- [DIRECTIONS FOR THIS TASK]
In the records, find every line with the word "switch" and copy it out.

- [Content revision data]
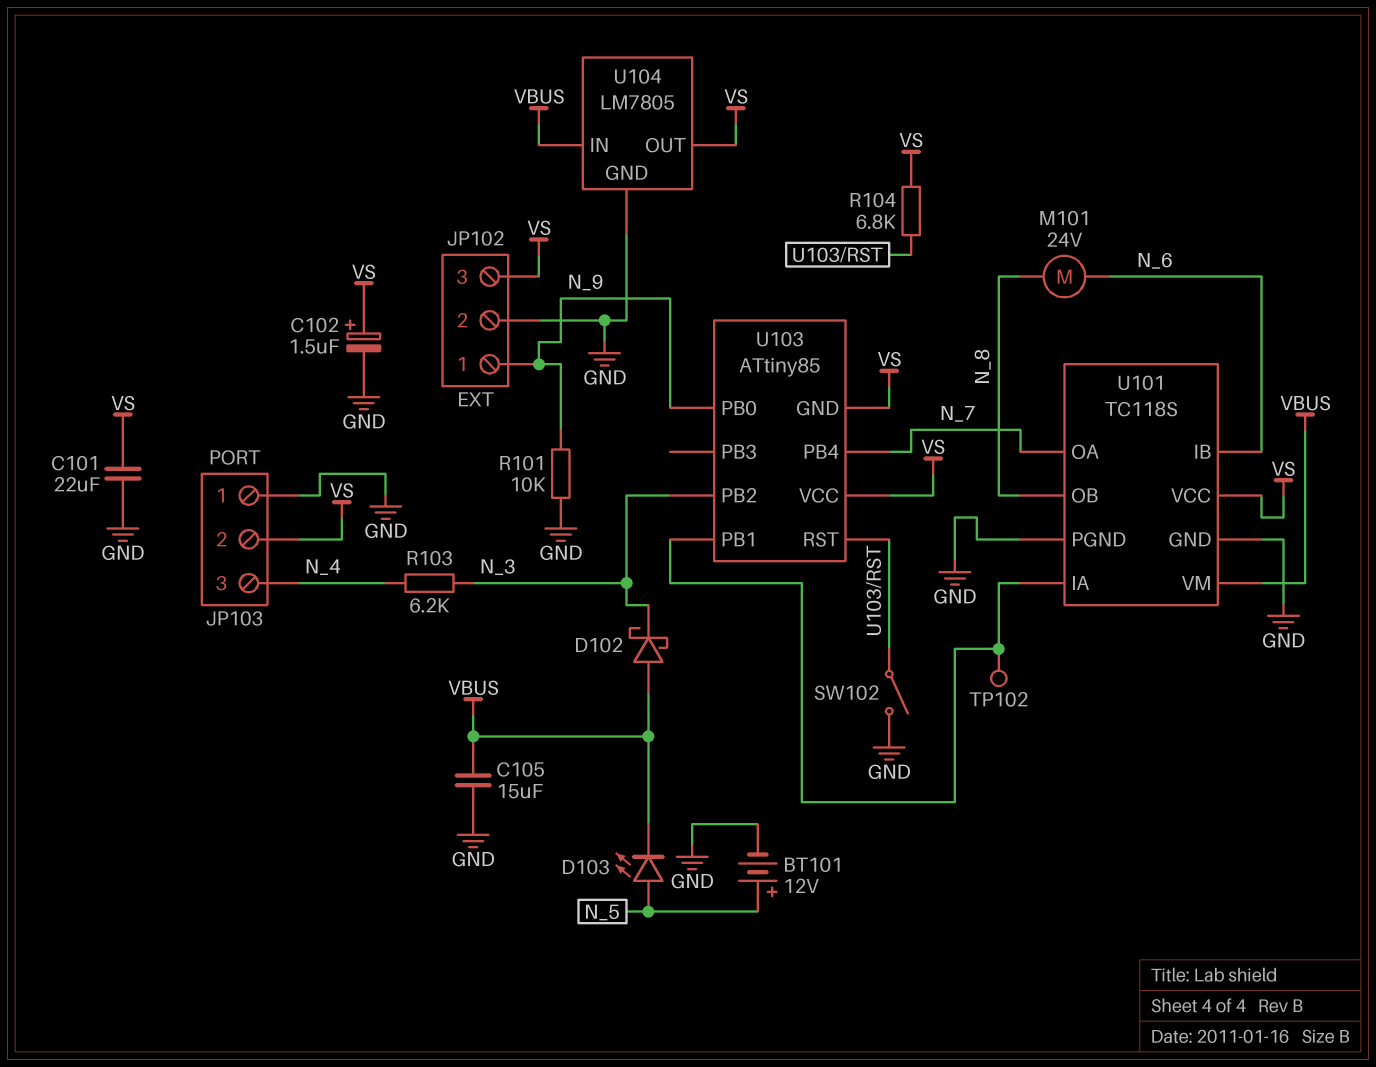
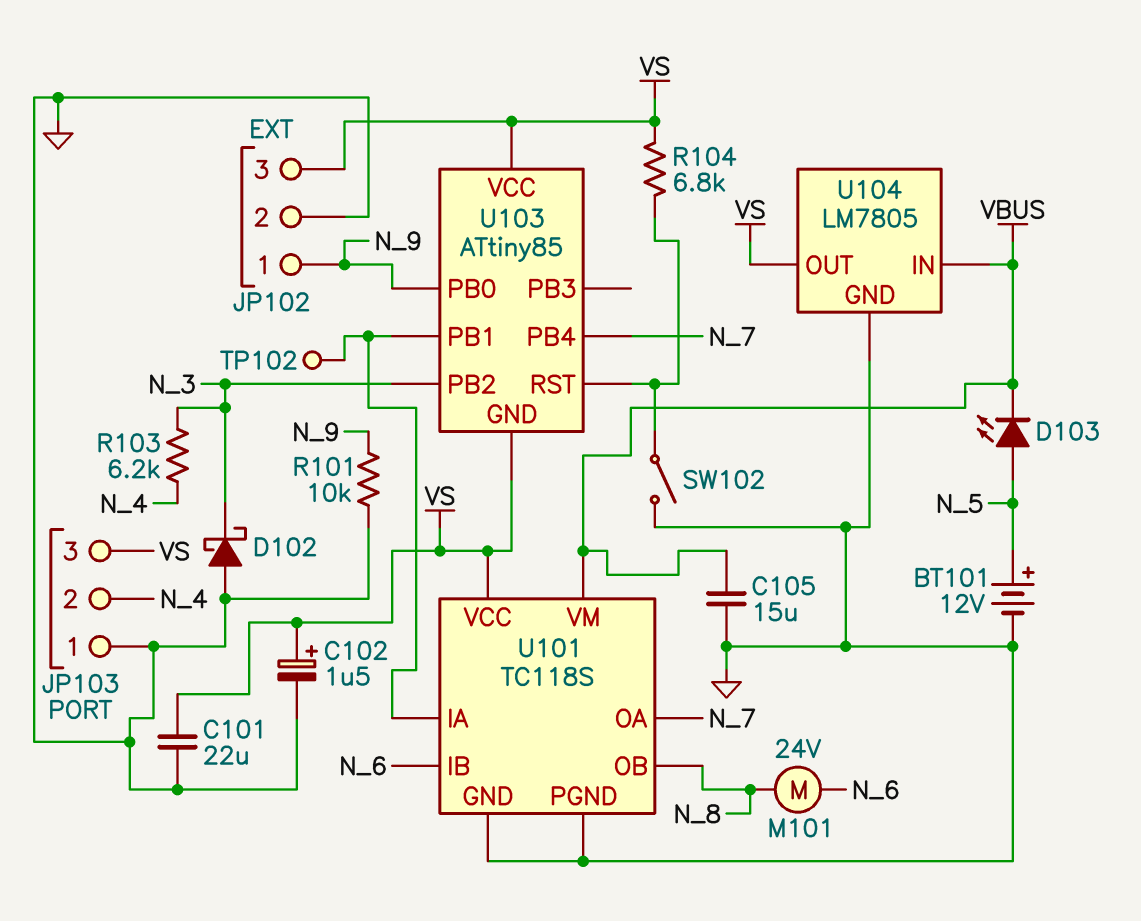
D102: schottky (A VBUS, K N_3) -> schottky (A GND, K N_3)
JP103 pin 2: VS -> N_4
JP103 pin 3: N_4 -> VS

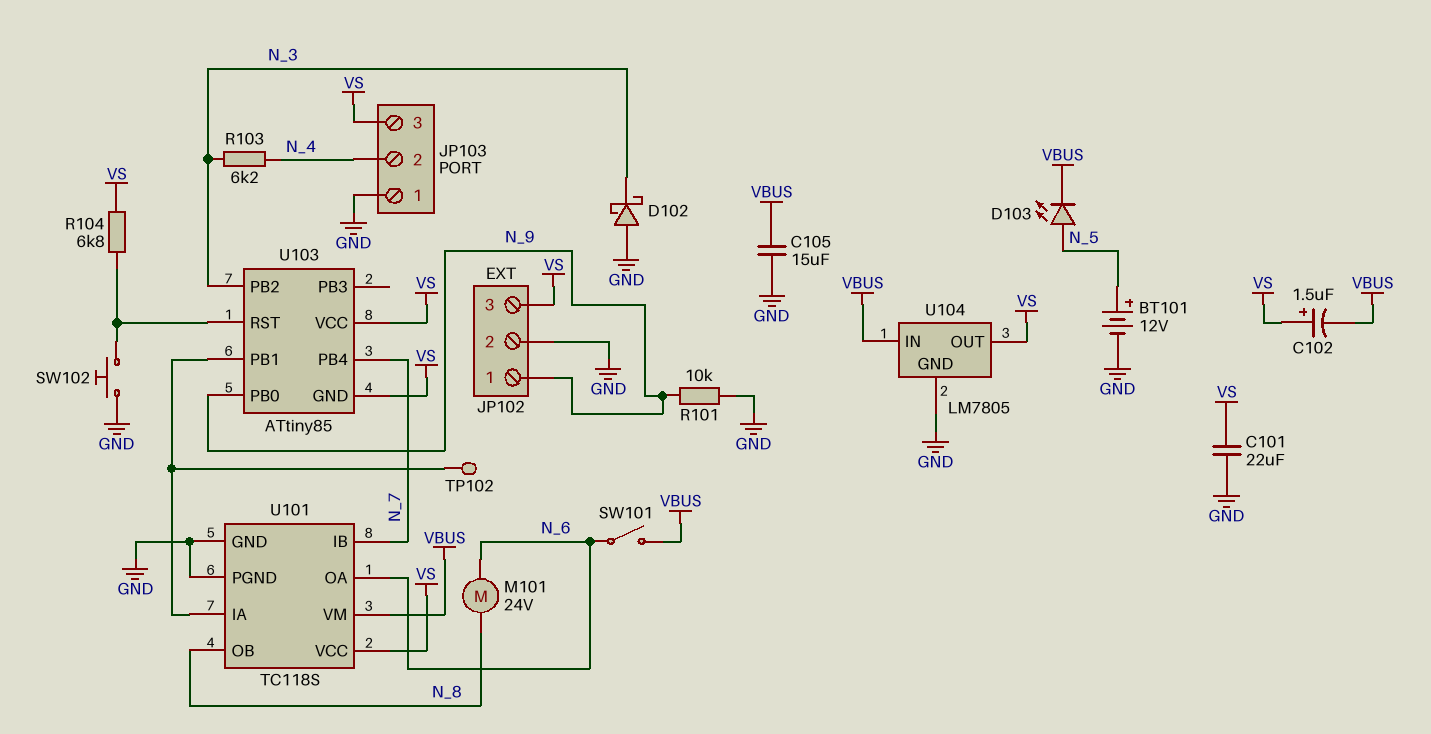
C102: 1.5uF (plus VS, minus GND) -> 1.5uF (plus VS, minus VBUS)
SW101: none -> switch (N_6, VBUS)
SW102: switch (GND, U103/RST) -> button (GND, U103/RST)
U101 pin IB: N_6 -> N_7
U101 pin OA: N_7 -> N_6

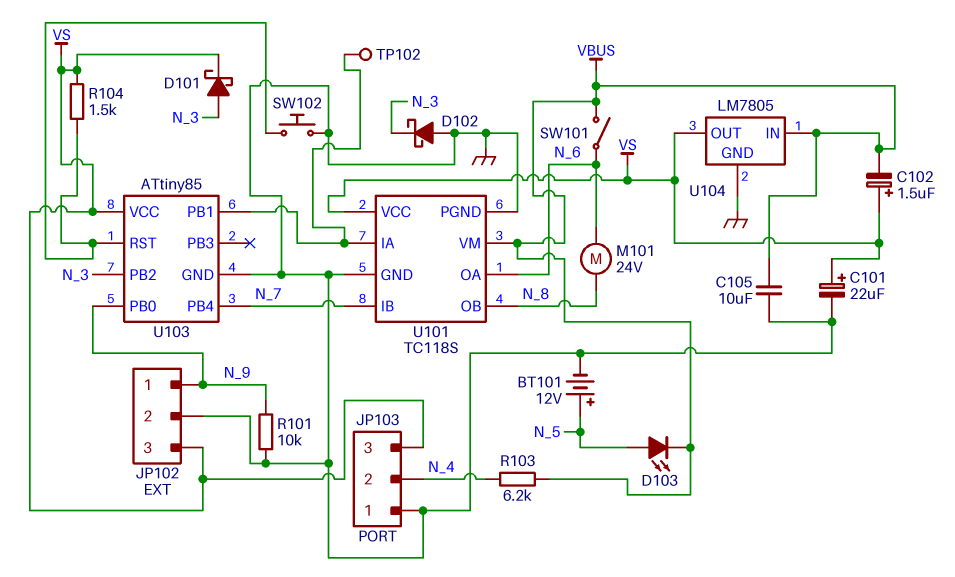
C101: 22uF (GND, VS) -> 22uF (plus VS, minus GND)
C105: 15uF (GND, VBUS) -> 10uF (GND, VBUS)
D101: none -> schottky (A N_3, K VS)
R103: 6.2k (N_3, N_4) -> 6.2k (N_4, VBUS)
R104: 6.8k (U103/RST, VS) -> 1.5k (U103/RST, VS)
U103 pin GND: VS -> GND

- [RESULT FOR THIS EXERCISE]
SW101: none -> switch (N_6, VBUS)
SW102: switch (GND, U103/RST) -> button (GND, U103/RST)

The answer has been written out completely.